→ WHAT THE TASK REQUIRES
The line containing "red round brick F3" marks the start; extract exactly from it through the last line of the entries, and omit any pictures.

Source data
---+---
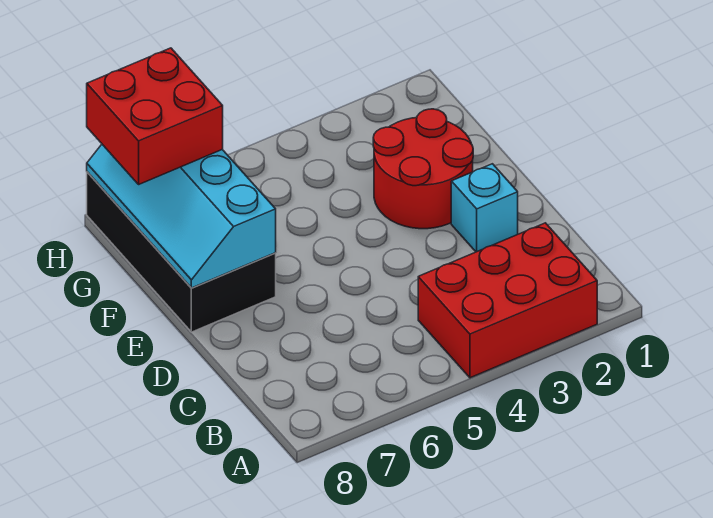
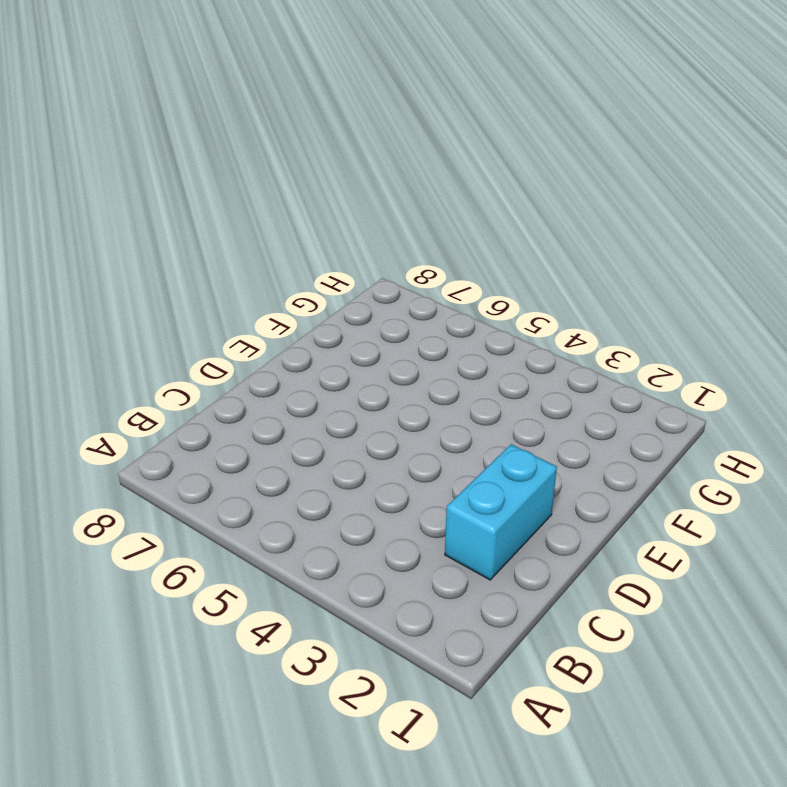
cyan brick C2:D2 level 1 -> cyan brick D2 level 1
none -> red brick A2:B4 level 1
none -> red round brick E2:F3 level 1

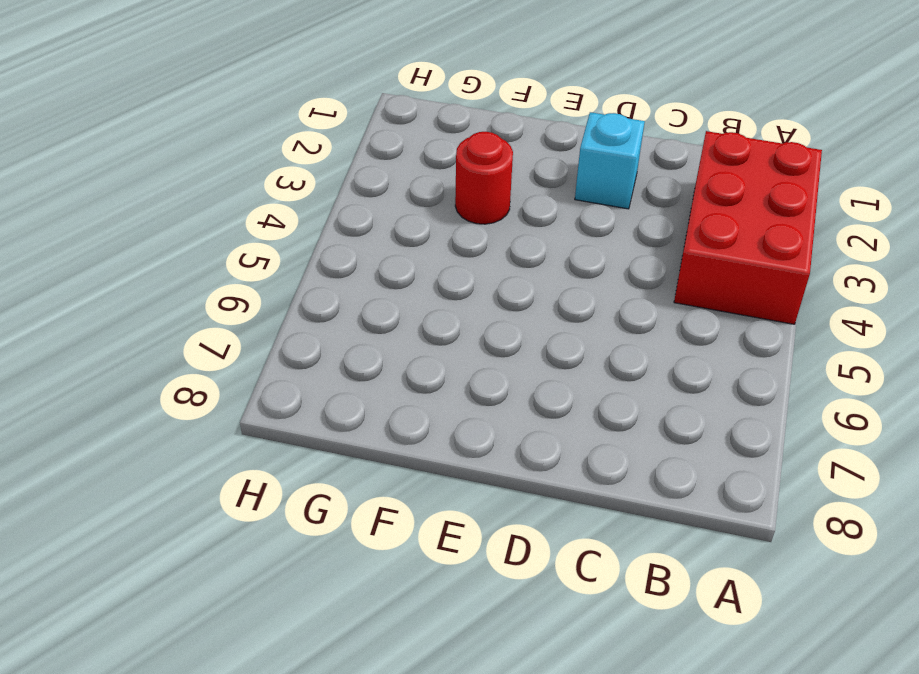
red round brick F3 level 1 -> red round brick E2:F3 level 1
none -> black brick E7:H8 level 1
none -> cyan slope E7:H8 level 2 top 7

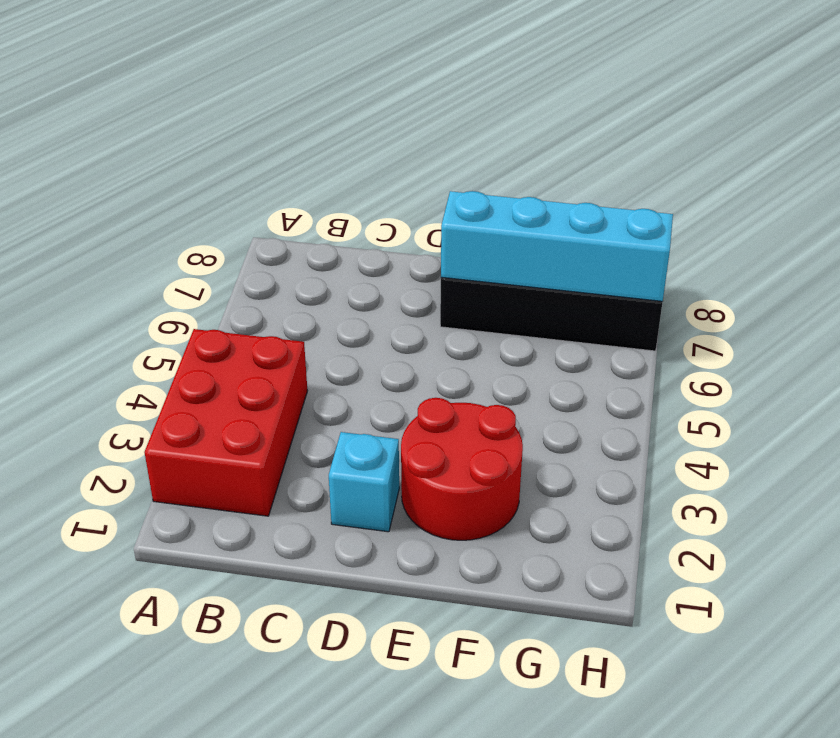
none -> red brick G7:H8 level 3

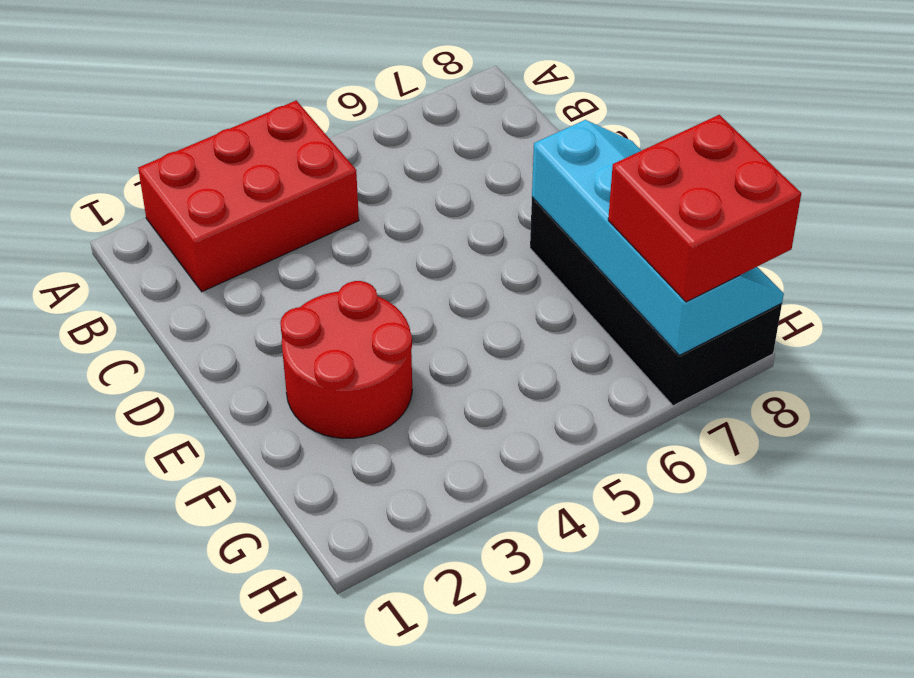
none -> cyan brick D2 level 1

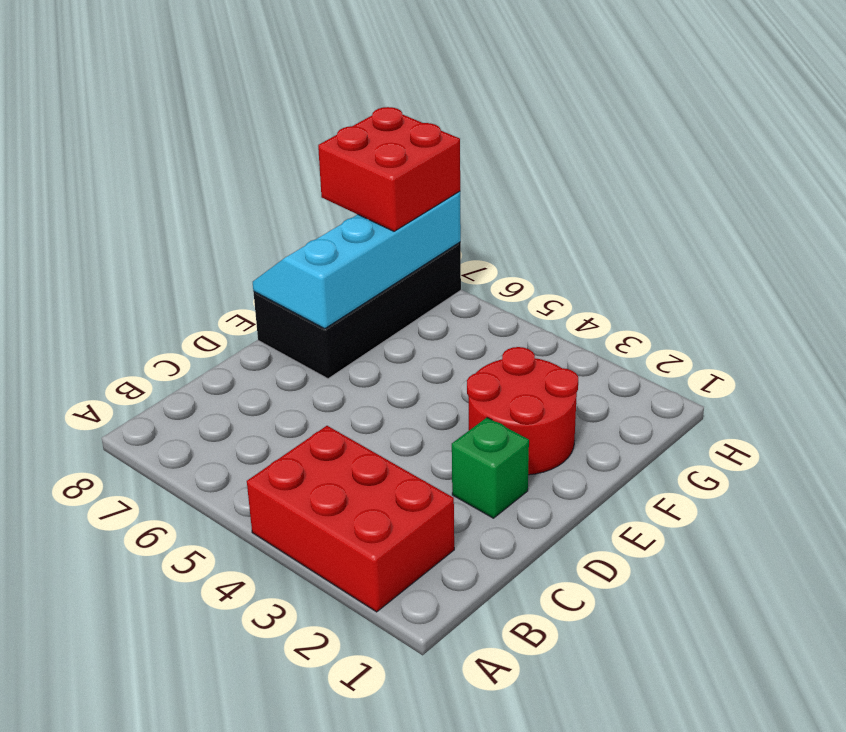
green brick D2 level 1 -> cyan brick D2 level 1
---+---
→ RESPONSE TO THE TASK
red round brick F3 level 1 -> red round brick E2:F3 level 1
none -> black brick E7:H8 level 1
none -> cyan slope E7:H8 level 2 top 7

none -> red brick G7:H8 level 3

none -> cyan brick D2 level 1

green brick D2 level 1 -> cyan brick D2 level 1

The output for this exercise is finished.